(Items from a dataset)
▽
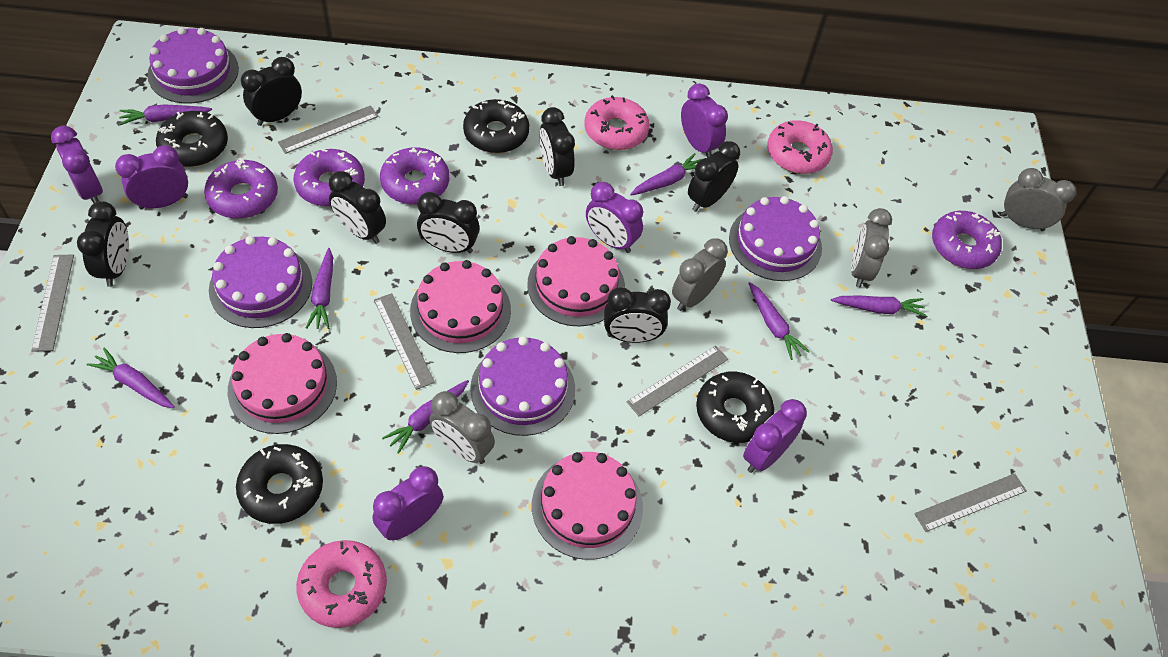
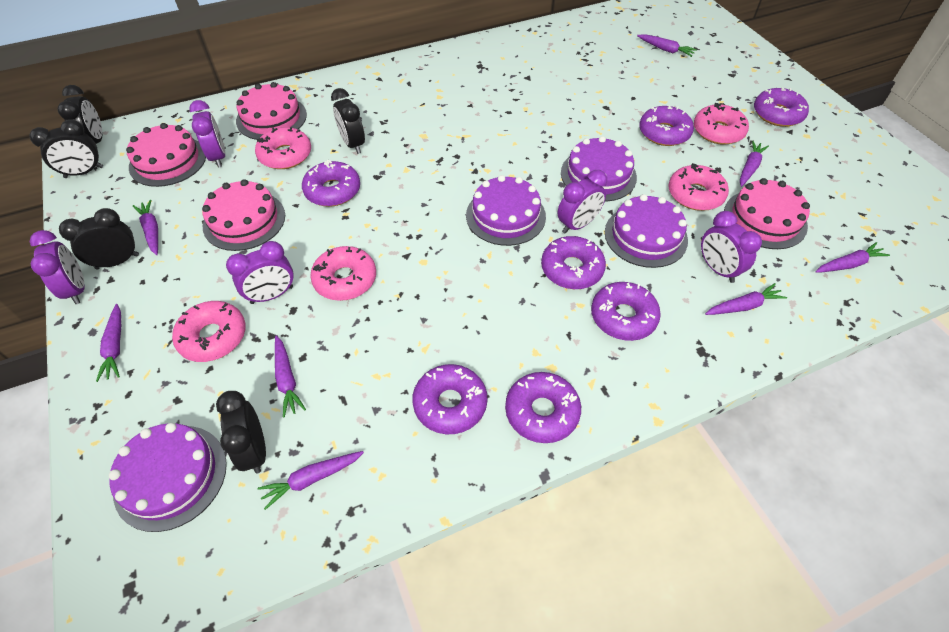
black clock: 7 -> 5
black donut: 4 -> 0
grey clock: 4 -> 0
grey ruler: 5 -> 0
pink donut: 3 -> 5
purple carrot: 7 -> 8
purple clock: 6 -> 5
purple donut: 4 -> 7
△
> **What is expected**
Every line of the records above where the string "donut" is found should be copied.

> **Solution**
black donut: 4 -> 0
pink donut: 3 -> 5
purple donut: 4 -> 7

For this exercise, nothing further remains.